## Task directions
Quote the data verbatim, everything from the line containing "Identify the location of lectern." down to the line containing "lawful [671, 450]", with both of those lines included.

## Data lines

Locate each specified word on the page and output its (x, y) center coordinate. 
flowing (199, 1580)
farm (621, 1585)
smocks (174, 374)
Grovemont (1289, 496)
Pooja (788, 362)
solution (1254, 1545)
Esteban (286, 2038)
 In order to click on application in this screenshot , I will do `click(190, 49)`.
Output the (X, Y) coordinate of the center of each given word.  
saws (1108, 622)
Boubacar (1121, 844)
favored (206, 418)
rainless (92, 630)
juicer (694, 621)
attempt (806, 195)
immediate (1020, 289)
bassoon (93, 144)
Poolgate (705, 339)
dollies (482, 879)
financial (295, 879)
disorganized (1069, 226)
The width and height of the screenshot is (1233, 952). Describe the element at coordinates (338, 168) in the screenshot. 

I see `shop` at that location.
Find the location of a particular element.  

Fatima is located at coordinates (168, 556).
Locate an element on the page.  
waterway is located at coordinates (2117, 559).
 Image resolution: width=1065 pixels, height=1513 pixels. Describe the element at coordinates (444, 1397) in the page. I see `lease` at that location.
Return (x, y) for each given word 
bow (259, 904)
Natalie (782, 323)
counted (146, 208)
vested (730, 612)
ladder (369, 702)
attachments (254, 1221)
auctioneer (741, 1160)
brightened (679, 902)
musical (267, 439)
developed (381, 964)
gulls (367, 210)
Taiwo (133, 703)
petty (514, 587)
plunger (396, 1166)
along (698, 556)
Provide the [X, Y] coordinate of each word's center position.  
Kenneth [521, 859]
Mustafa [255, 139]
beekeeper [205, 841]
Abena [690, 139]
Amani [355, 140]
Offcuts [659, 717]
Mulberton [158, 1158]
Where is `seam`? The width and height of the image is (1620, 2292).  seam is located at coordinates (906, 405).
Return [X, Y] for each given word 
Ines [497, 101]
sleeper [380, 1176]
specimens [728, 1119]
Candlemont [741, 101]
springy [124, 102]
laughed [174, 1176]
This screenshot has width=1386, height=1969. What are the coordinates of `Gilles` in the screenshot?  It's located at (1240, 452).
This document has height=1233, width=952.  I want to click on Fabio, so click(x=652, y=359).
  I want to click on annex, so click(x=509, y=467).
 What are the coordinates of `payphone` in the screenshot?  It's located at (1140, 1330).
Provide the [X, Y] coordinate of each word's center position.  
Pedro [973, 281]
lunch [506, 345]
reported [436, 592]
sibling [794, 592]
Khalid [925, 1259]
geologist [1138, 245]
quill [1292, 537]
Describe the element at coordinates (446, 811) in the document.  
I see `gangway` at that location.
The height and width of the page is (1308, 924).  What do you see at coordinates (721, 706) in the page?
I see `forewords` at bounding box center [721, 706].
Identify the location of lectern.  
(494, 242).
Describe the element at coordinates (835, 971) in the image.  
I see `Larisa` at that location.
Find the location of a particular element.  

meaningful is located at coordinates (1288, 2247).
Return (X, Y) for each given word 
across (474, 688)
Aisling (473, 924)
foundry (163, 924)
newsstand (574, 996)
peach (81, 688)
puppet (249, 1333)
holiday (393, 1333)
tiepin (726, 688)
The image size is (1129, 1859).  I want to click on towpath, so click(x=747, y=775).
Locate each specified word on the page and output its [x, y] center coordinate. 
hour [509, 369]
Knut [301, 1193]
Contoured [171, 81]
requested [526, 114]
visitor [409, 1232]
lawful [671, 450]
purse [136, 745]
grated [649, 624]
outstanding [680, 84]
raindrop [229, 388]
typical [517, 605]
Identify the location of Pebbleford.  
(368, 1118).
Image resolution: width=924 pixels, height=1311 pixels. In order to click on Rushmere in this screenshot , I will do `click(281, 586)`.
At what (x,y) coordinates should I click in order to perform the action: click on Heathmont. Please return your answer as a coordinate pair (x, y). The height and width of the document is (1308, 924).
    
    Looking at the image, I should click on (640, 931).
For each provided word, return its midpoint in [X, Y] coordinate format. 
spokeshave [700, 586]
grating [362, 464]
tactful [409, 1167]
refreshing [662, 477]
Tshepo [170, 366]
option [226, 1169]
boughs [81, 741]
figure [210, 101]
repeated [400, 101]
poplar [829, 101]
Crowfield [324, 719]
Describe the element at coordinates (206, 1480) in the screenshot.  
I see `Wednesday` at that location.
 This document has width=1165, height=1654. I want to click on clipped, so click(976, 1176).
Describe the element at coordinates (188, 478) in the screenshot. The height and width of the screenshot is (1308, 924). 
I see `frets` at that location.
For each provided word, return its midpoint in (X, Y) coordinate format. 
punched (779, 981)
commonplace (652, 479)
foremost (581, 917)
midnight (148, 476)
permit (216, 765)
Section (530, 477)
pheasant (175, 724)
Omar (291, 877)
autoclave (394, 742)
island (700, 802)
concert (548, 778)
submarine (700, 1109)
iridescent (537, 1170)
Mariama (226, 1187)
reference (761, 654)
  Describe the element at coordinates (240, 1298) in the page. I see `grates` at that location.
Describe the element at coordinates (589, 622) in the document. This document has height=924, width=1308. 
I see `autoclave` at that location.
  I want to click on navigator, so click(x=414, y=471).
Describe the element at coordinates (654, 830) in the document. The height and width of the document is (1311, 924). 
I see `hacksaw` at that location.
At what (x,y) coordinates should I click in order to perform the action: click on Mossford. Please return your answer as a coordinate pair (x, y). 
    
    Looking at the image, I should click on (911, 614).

## Solution
Identify the location of lectern.  
(494, 242).
Describe the element at coordinates (835, 971) in the image.  
I see `Larisa` at that location.
Find the location of a particular element.  

meaningful is located at coordinates (1288, 2247).
Return (X, Y) for each given word 
across (474, 688)
Aisling (473, 924)
foundry (163, 924)
newsstand (574, 996)
peach (81, 688)
puppet (249, 1333)
holiday (393, 1333)
tiepin (726, 688)
The image size is (1129, 1859).  I want to click on towpath, so click(x=747, y=775).
Locate each specified word on the page and output its [x, y] center coordinate. 
hour [509, 369]
Knut [301, 1193]
Contoured [171, 81]
requested [526, 114]
visitor [409, 1232]
lawful [671, 450]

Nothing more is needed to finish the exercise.